### Given data
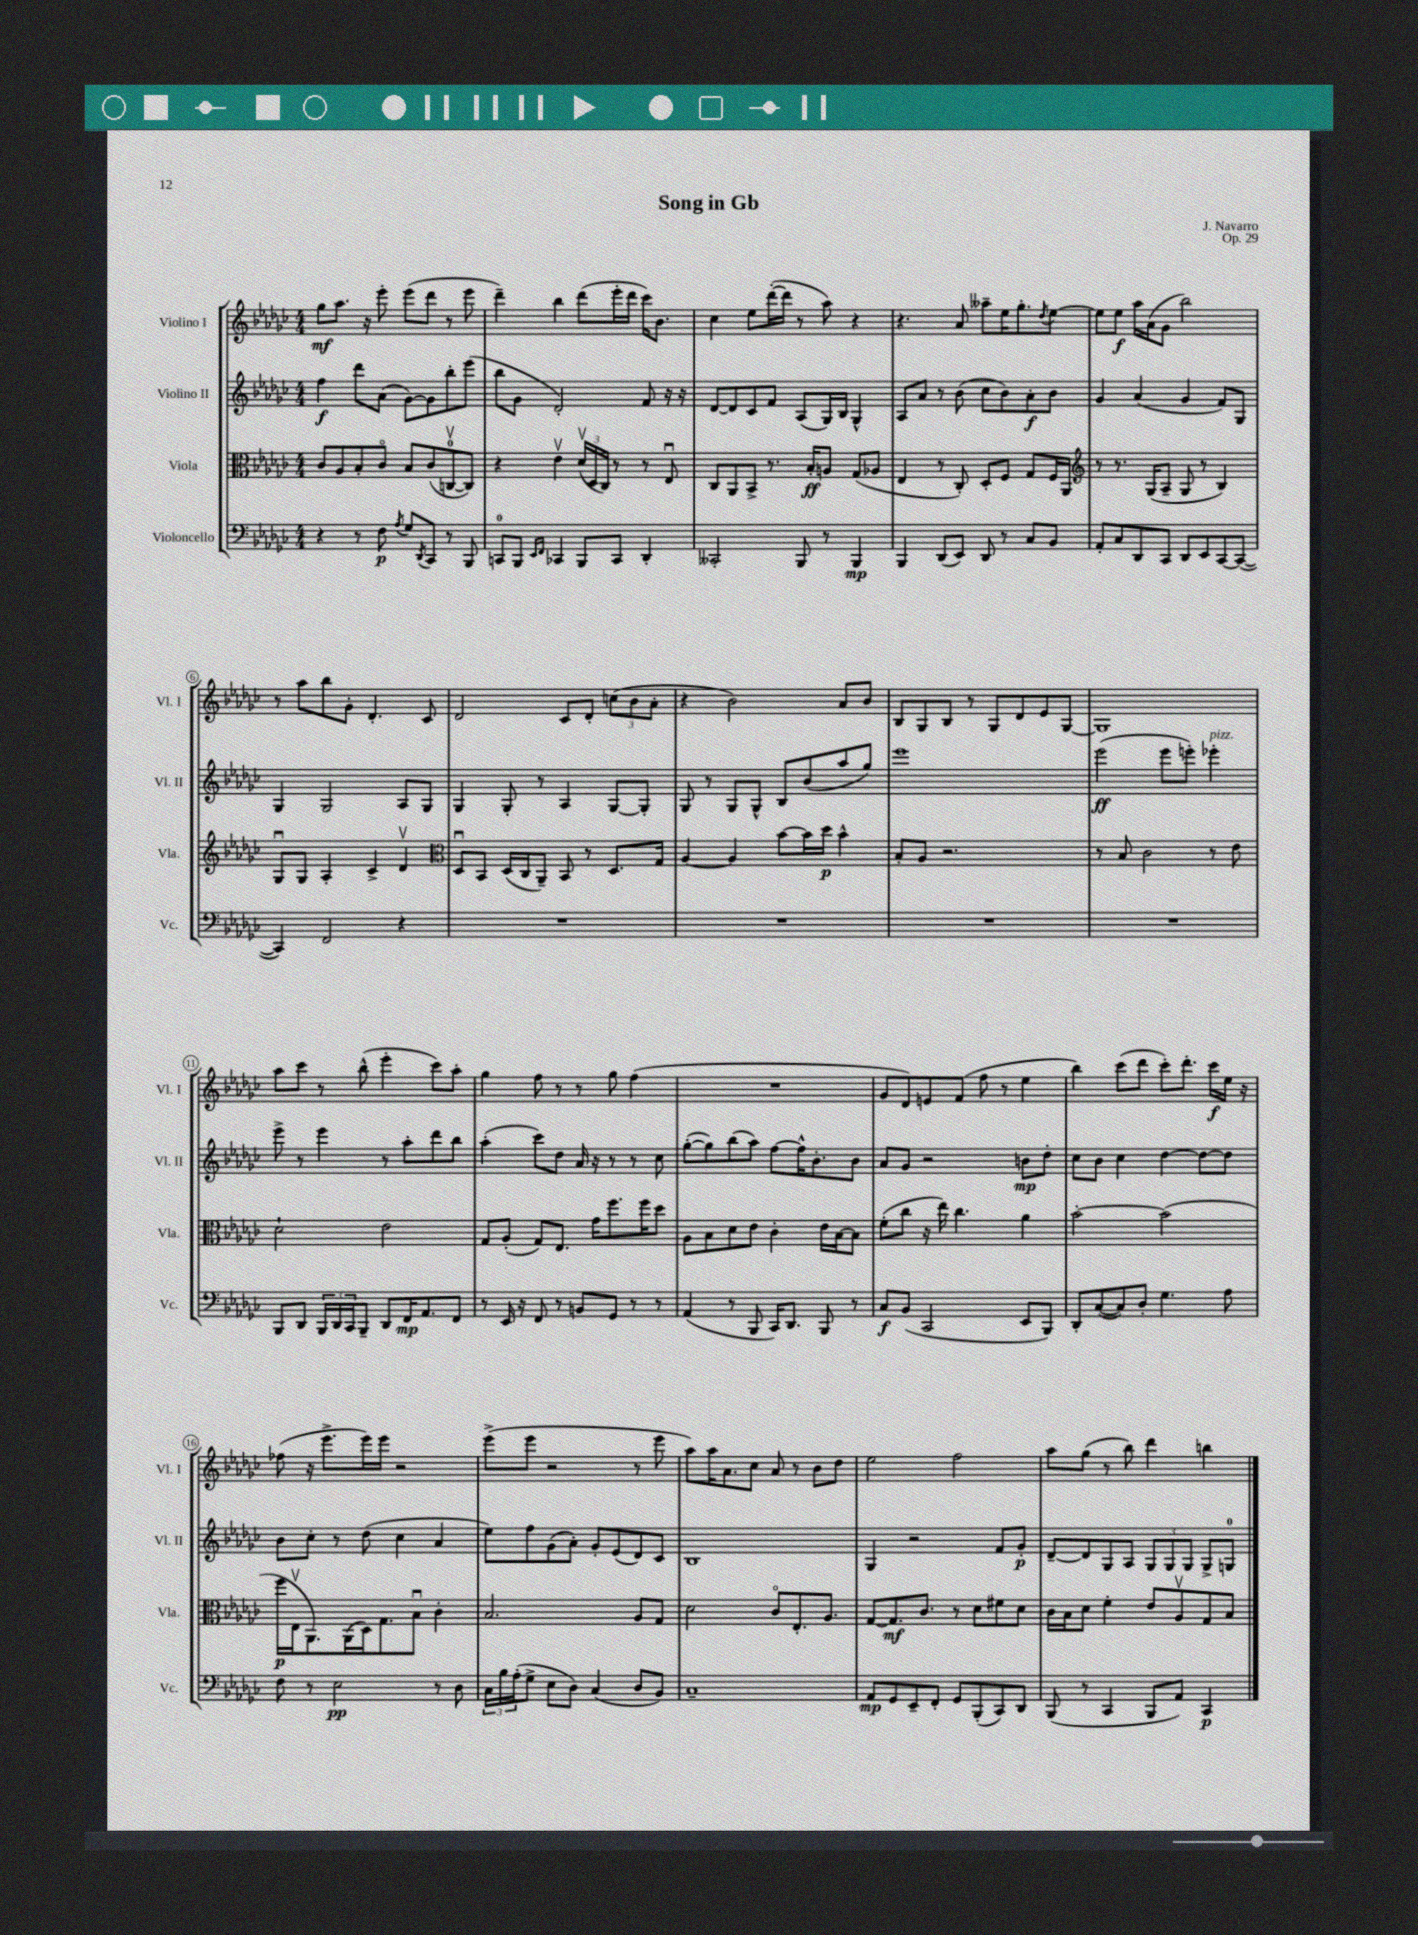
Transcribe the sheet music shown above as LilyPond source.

\header { title = "Song in Gb" composer = "J. Navarro" opus = "Op. 29" }
<<
\new StaffGroup <<
\new Staff = "s0" \with { instrumentName = "Violino I" shortInstrumentName = "Vl. I" } {
    \clef treble \key ges \major \numericTimeSignature \time 4/4
    ges''8\mf aes''8. r16 ees'''8-. ees'''8( des'''8 r8 ees'''8 |
    des'''4--) bes''4 des'''8( ees'''16-. des'''16 ces'''16) bes'8. |
    ces''4 ees''8 des'''16~-.( des'''16 r8 aes''8) r4 |
    r4. aes'8 aeses''8-- ees''16 ges''8.-. \acciaccatura { des''8 } ees''8~ |
    ees''8 ees''8\f aes''16 aes'16( ges'8 bes''2) |
    r8 aes''8 bes''8 ges'8-. des'4.-. ces'8 |
    des'2 ces'8 des'8-. \tuplet 3/2 { c''8( bes'8 aes'8-. } |
    r4 bes'2) aes'8 bes'8 |
    bes8 ges8 bes8 r8 ges8 des'8 ees'8 ges8~ |
    ges1 |
    aes''8 ces'''8 r8 bes''8-^( ees'''4-. ces'''8) aes''8-. |
    ges''4 f''8 r8 r8 ges''8 f''4( |
    R1 |
    ges'8 des'8) e'8 f'8( f''8 r8 ees''4 |
    bes''4) ces'''8( des'''8 ces'''8-.) des'''8.-. ces'''16\f ees''16 r16 |
    fes''8( r16 ees'''8.-> ees'''16) ees'''16 r2 |
    ees'''8->( ees'''8 r2 r8 ees'''8 |
    aes''8) aes''16 aes'8. ces''8 aes'8 r8 bes'8 des''8 |
    ees''2 f''2 |
    aes''8 ges''8( r8 bes''8) des'''4 b''4 \bar "|." |
}
\new Staff = "s1" \with { instrumentName = "Violino II" shortInstrumentName = "Vl. II" } {
    \clef treble \key ges \major \numericTimeSignature \time 4/4
    f''4\f des'''8 aes'8( ges'8~) ges'8 bes''8-. ees'''8( |
    bes''8 ges'8 des'2-.) f'8 r16 r16 |
    des'8~ des'8 ces'8 f'8 aes8( ges16) bes16 ges4-^ |
    aes8 aes'8 r8 bes'8( ces''8 bes'8) aes'8-.\f bes'8 |
    ges'4 aes'4( ges'4 f'8) ges8 |
    ges4 ges2 aes8 ges8 |
    ges4 ges8-. r8 aes4 ges8~ ges8-. |
    ges8 r8 ges8 ges8-^ bes8 bes'8( aes''8 ges''8) |
    ees'''1 |
    ees'''2\ff( ees'''8 e'''8-.) ees'''4-.^\markup { \italic "pizz." } |
    ees'''8-> r8 ees'''4 r8 aes''8-. des'''8 bes''8 |
    aes''4-.( ces'''8) des''8 aes'16 r16 r8 r8 ces''8 |
    ges''8~-.( ges''8) bes''8( aes''8) f''8~ f''16-^ bes'8.-. bes'8 |
    aes'8 ges'8 r2 b'8\mp des''8-. |
    ces''8 bes'8 ces''4 des''4~ des''8~ des''8 |
    bes'8 ces''8-. r8 des''8( ces''4 aes'4 |
    ees''8) f''8 ges'8( aes'8-.) ges'8-. ees'8( des'8) ces'8 |
    bes1 |
    ges4 r2 f'8 ges'8-.\p |
    des'8~-- des'8 ges8 aes8 \tuplet 3/2 { ges8 ges8 ges8 } ges8-> g8-0 \bar "|." |
}
\new Staff = "s2" \with { instrumentName = "Viola" shortInstrumentName = "Vla." } {
    \clef alto \key ges \major \numericTimeSignature \time 4/4
    ces'8 aes8 bes8-. ces'8\flageolet bes8 ces'8( c8-0~\upbow c8) |
    r4 ees'4\upbow \tuplet 3/2 { des'16\upbow( des16 ces16) } r8 r8 ees8\downbow |
    ces8 aes,8 bes,8-> r8. bes16-.\ff a8 ges8( aes8 |
    ees4 r8 ces8-.) des8-. f8 ges8 f16 aes,16 |
    \clef treble r8 r8. ges16( aes8-- ges8 r8 bes4) |
    ges8\downbow ges8 aes4-. ces'4-> des'4\upbow |
    \clef alto des8\downbow bes,8 des16( ces16 aes,8--) bes,8 r8 des8. ges16 |
    aes4~ aes4 bes'8~ bes'16 des''16\p bes'4-^ |
    bes8-. aes8 r2. |
    r8 bes8 ces'2 r8 ees'8 |
    des'2-! ees'2 |
    ges8 aes8-.( ges8) ees8. ges'16 f''8. f''16 des''8 |
    aes8 bes8 des'8 ees'8 ces'4-. ees'16 bes16~ bes8 |
    f'8-.( ces''8 r16 ees''16) ces''4. aes'4 |
    bes'2~-. bes'2( |
    f''16\p ees16\upbow aes,8.) aes,16( des16) ges8. bes8\downbow ces'4-. |
    bes2. aes8 ges8 |
    des'2 ces'8\flageolet ees8.-. aes8. |
    ges8~ ges8.\mf ces'8. r8 des'8 fis'8 des'8 |
    ces'16 bes16 des'8 f'4-. ees'8 aes8\upbow ges8 bes8 \bar "|." |
}
\new Staff = "s3" \with { instrumentName = "Violoncello" shortInstrumentName = "Vc." } {
    \clef bass \key ges \major \numericTimeSignature \time 4/4
    r4 r8 f8\p \acciaccatura { aes8 } ges8 \acciaccatura { des,8 } ces,8 r8 bes,,8 |
    c,8-0 bes,,8 \grace { ees,16 f,16 } ces,4 bes,,8 ces,8 des,4-. |
    ceses,2-. bes,,8 r8 bes,,4\mp |
    bes,,4 des,8( ees,8) des,8 r8 ces8 bes,8 |
    aes,8-. ces8 des,8 ces,8 des,8 ees,8 ces,8~ ces,8~( |
    ces,4) f,2 r4 |
    R1 |
    R1 |
    R1 |
    R1 |
    bes,,8 des,8 \tuplet 3/2 { bes,,16 des,16 ces,16 } bes,,8-- des,8 f,16\mp aes,8. f,8 |
    r8 ees,16 r16 f,8 r8 b,8 ges,8 r8 r8 |
    aes,4( r8 bes,,8 ces,16) des,8. bes,,8 r8 |
    ces8\f bes,8( ces,2 ees,8 bes,,8) |
    des,8-. ces8~( ces8) des8-. ges4. aes8 |
    f8 r8 ees2\pp r8 des8 |
    \tuplet 3/2 { ces16 bes16 aes16-.( } ges8-> ees8 des8) ces4( des8 bes,8) |
    ces1-- |
    aes,8\mp ges,8 ees,8-- f,8-. ges,8 bes,,8-.( ces,8) des,8 |
    bes,,8( r8 ces,4 bes,,8 aes,8) ces,4\p \bar "|." |
}
>>
>>
\layout { \context { \Score \override BarNumber.stencil = #(make-stencil-circler 0.1 0.3 ly:text-interface::print) } }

### To be done
How many lines of the records contain the string "tuplet"? Case counts. Reply with the number alone.

### The response
5